The lines to transcribe run from the top of the material below to the line with "- → doniczka [żółty] 615, 132", inclusive. Leave the pictures behind.

☆ ☆ ☆ ☆ ☆

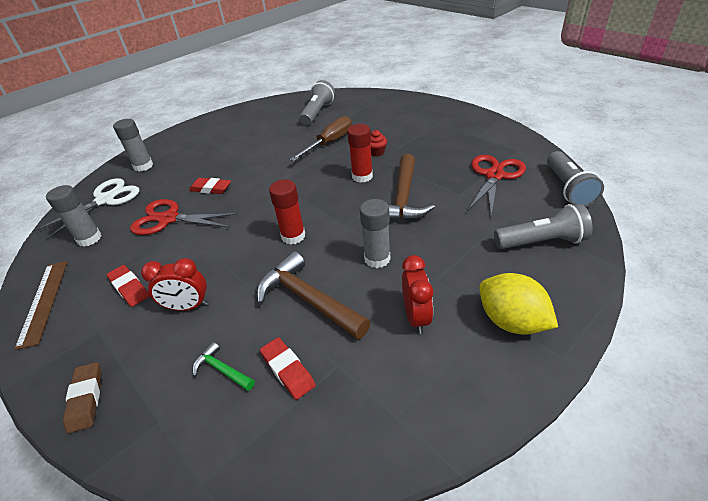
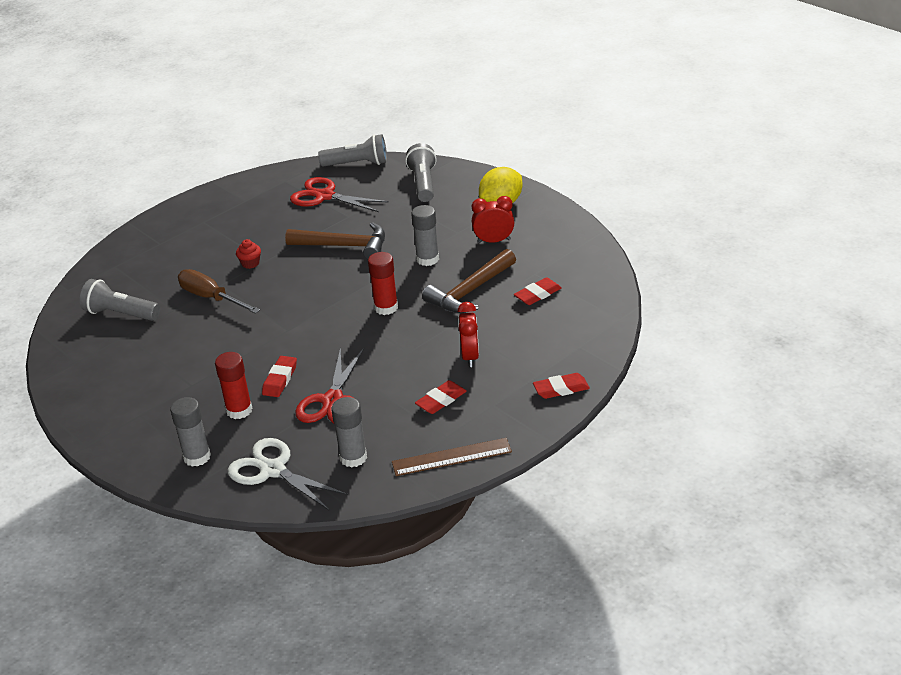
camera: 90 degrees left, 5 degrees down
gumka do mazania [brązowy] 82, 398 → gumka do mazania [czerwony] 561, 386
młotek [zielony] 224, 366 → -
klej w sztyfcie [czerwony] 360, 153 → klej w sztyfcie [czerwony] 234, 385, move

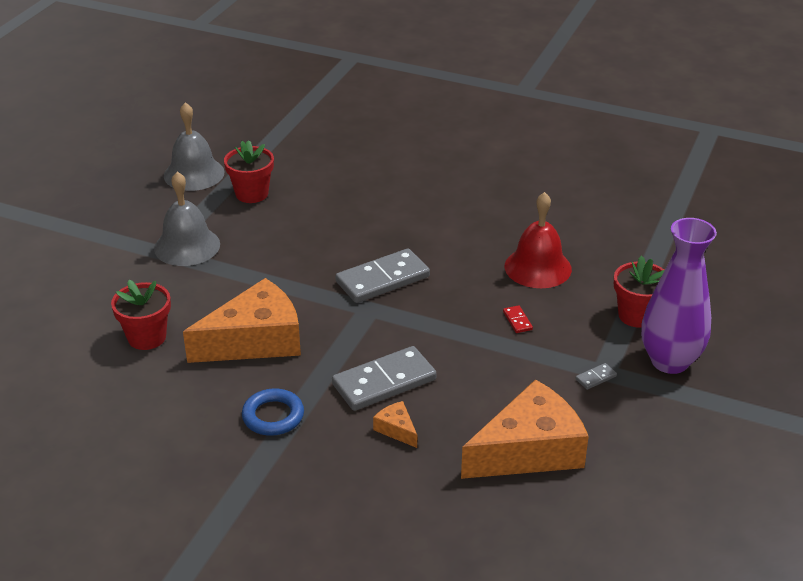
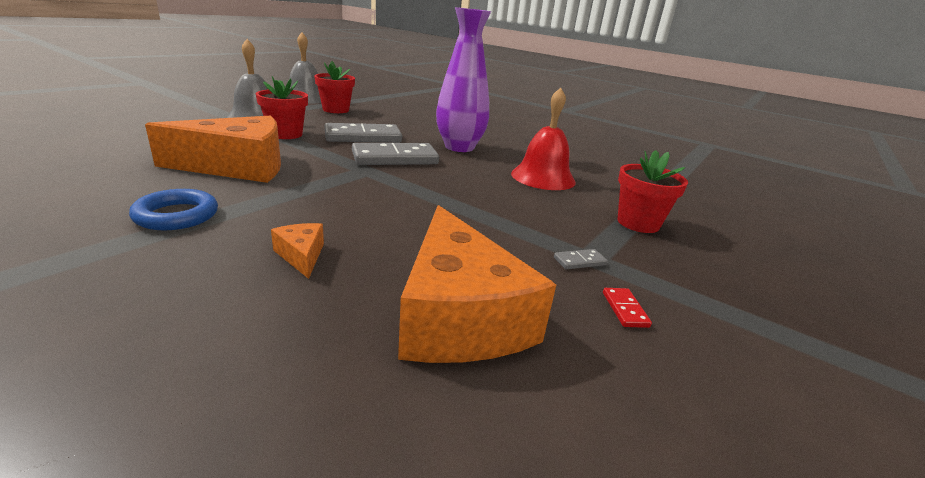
camera: 10 degrees right, 10 degrees down
doniczka [czerwony] 141, 315 → doniczka [czerwony] 282, 107, move
kostka domina [szary] 384, 378 → kostka domina [szary] 363, 132, move
ser [pomarańczowy] 525, 429 → ser [pomarańczowy] 477, 284, 90 degrees clockwise
kostka domina [czerwony] 518, 319 → kostka domina [czerwony] 627, 308, move
wazon [fioletowy] 679, 296 → wazon [fioletowy] 463, 79, move

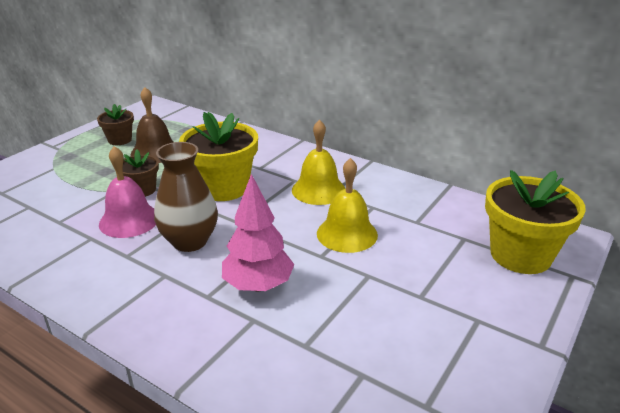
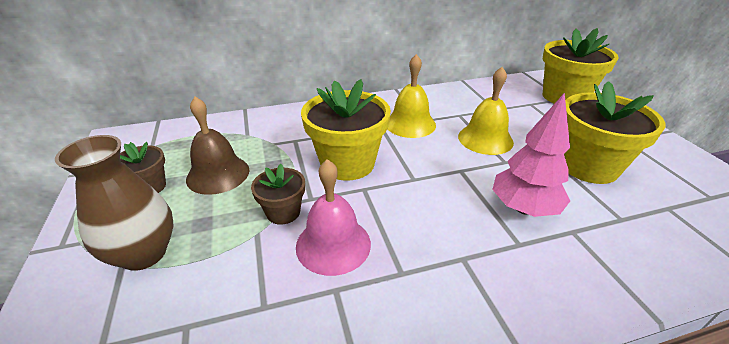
camera: 50 degrees left, 5 degrees up
wazon [brązowy] 186, 197 → wazon [brązowy] 114, 203, move
- → doniczka [żółty] 615, 132

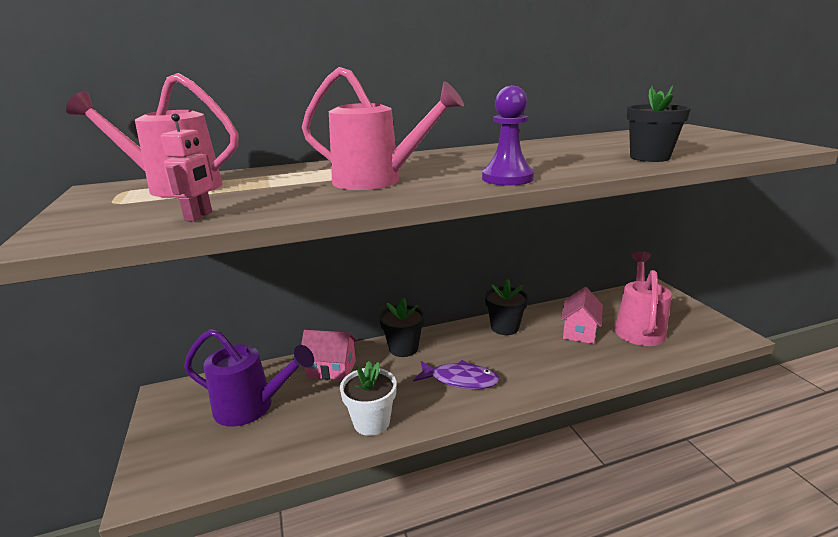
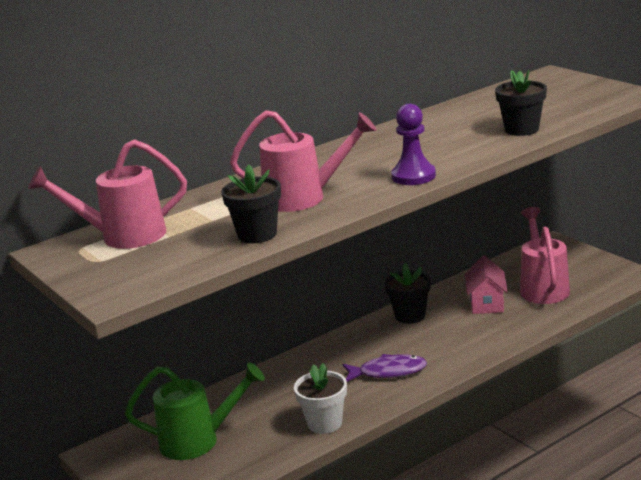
camera: 15 degrees left, 0 degrees up
robot [różowy] 187, 167 → -
konewka [fioletowy] 249, 378 → konewka [zielony] 195, 411
domek [różowy] 329, 355 → -
doniczka [czarny] 402, 327 → doniczka [czarny] 251, 203, move

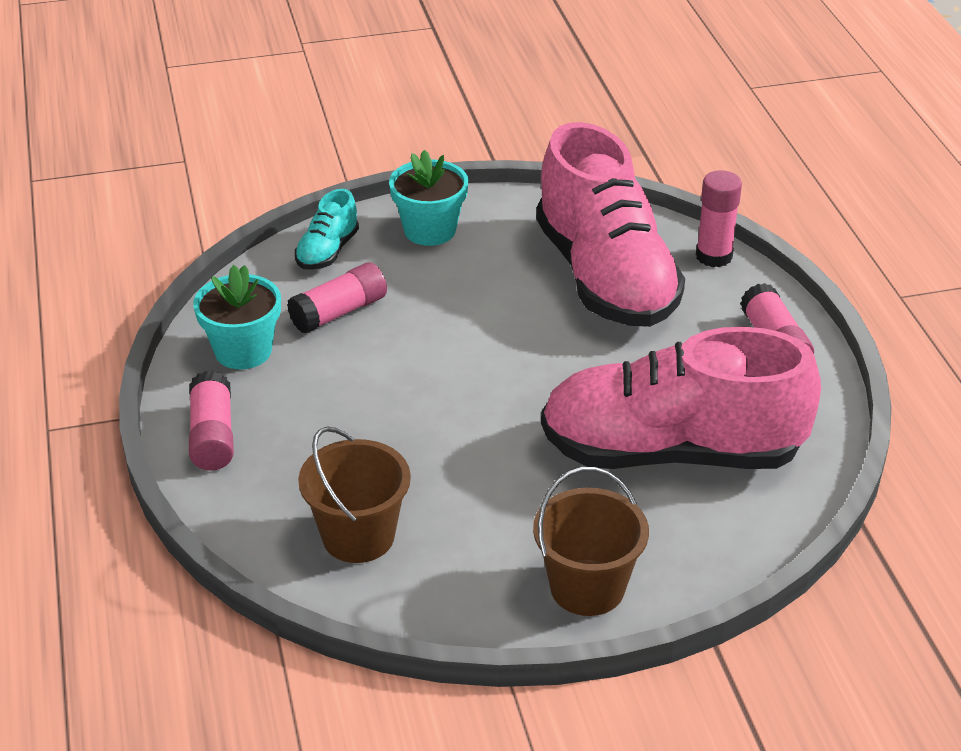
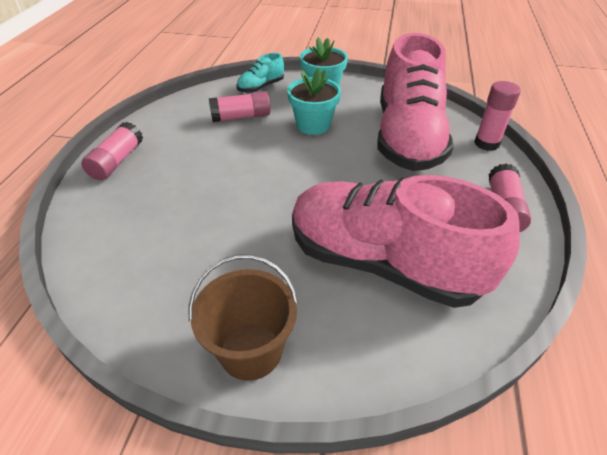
camera: 25 degrees right, 5 degrees up
doniczka [turkusowy] 237, 317 → doniczka [turkusowy] 314, 101, move
wiadro [brązowy] 354, 495 → -

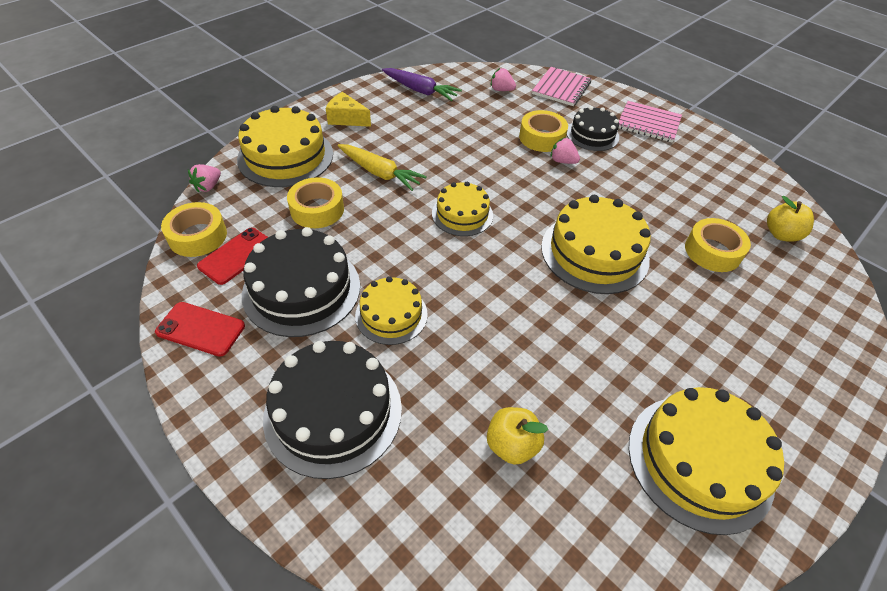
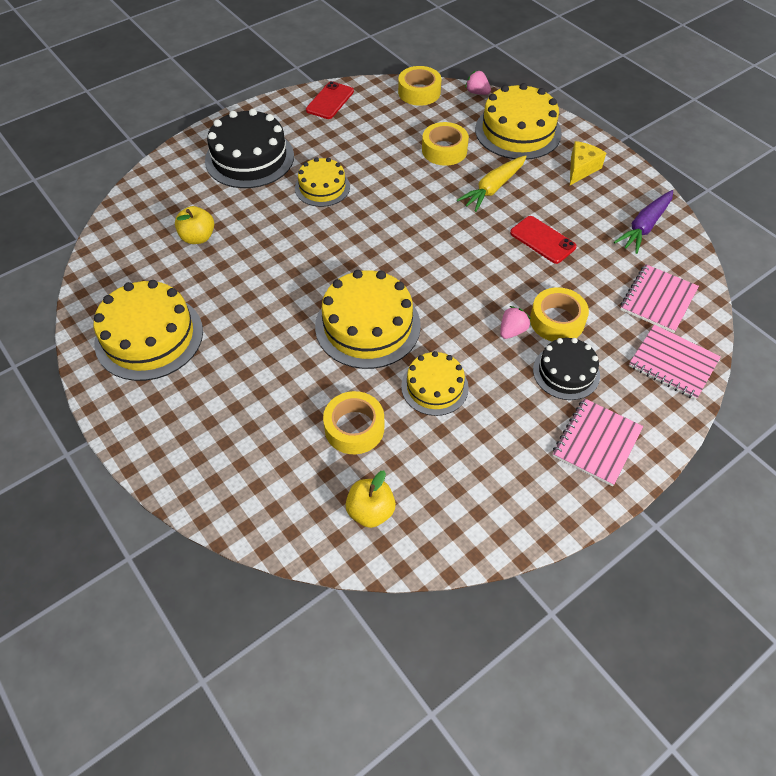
camera: 100 degrees right, 5 degrees up
telefon [czerwony] 232, 256 → telefon [czerwony] 543, 240, move
tort [czarny] 301, 282 → -
tort [żółty] 462, 208 → tort [żółty] 435, 383, move
truskawka [różowy] 503, 79 → zeszyt [różowy] 659, 298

☆ ☆ ☆ ☆ ☆

**ANSWER BELOW:**
camera: 90 degrees left, 5 degrees down
gumka do mazania [brązowy] 82, 398 → gumka do mazania [czerwony] 561, 386
młotek [zielony] 224, 366 → -
klej w sztyfcie [czerwony] 360, 153 → klej w sztyfcie [czerwony] 234, 385, move

camera: 10 degrees right, 10 degrees down
doniczka [czerwony] 141, 315 → doniczka [czerwony] 282, 107, move
kostka domina [szary] 384, 378 → kostka domina [szary] 363, 132, move
ser [pomarańczowy] 525, 429 → ser [pomarańczowy] 477, 284, 90 degrees clockwise
kostka domina [czerwony] 518, 319 → kostka domina [czerwony] 627, 308, move
wazon [fioletowy] 679, 296 → wazon [fioletowy] 463, 79, move

camera: 50 degrees left, 5 degrees up
wazon [brązowy] 186, 197 → wazon [brązowy] 114, 203, move
- → doniczka [żółty] 615, 132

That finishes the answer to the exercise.